### What to produce:
Copy down every line of the data that follows exactly. Omit the pictures.

### Data extract:

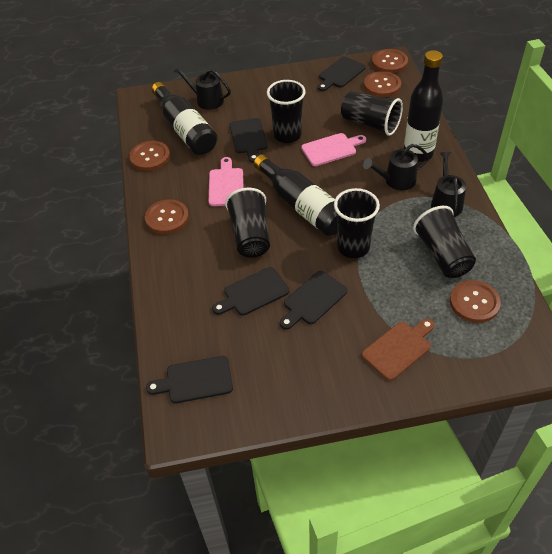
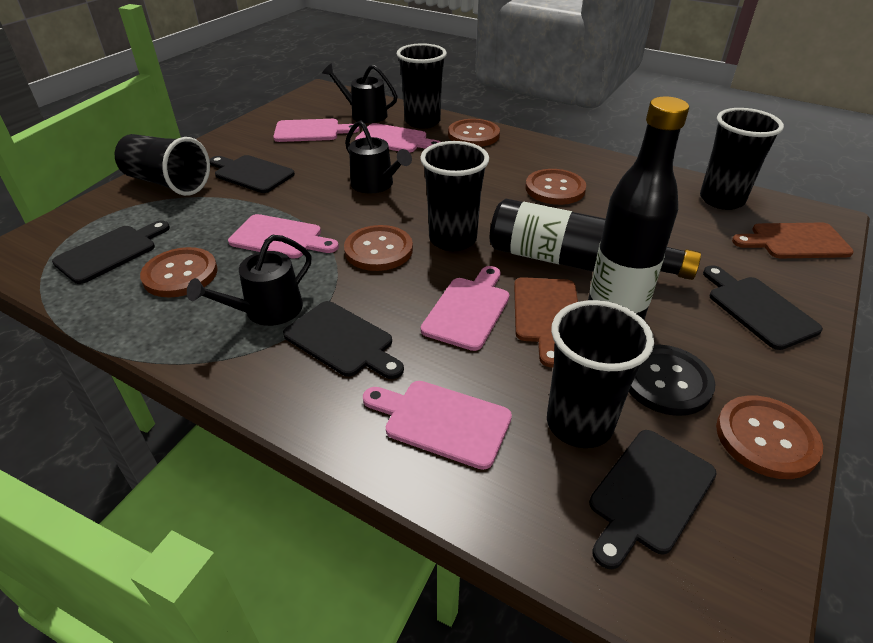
black bottle: 3 -> 2
black button: 0 -> 1
brown cutting board: 1 -> 2
pink cutting board: 2 -> 5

### Task solution:
black bottle: 3 -> 2
black button: 0 -> 1
brown cutting board: 1 -> 2
pink cutting board: 2 -> 5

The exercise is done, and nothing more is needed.